Each record is to be given again precisely as written.

------ RAW DATA ------

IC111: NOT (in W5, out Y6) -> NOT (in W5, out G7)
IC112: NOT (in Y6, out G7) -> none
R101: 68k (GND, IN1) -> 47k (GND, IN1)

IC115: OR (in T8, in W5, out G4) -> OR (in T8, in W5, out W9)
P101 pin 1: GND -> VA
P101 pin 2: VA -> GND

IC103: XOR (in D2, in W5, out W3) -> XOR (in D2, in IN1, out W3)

------

- _RESPONSE AREA_
IC111: NOT (in W5, out Y6) -> NOT (in W5, out G7)
IC112: NOT (in Y6, out G7) -> none
R101: 68k (GND, IN1) -> 47k (GND, IN1)

IC115: OR (in T8, in W5, out G4) -> OR (in T8, in W5, out W9)
P101 pin 1: GND -> VA
P101 pin 2: VA -> GND

IC103: XOR (in D2, in W5, out W3) -> XOR (in D2, in IN1, out W3)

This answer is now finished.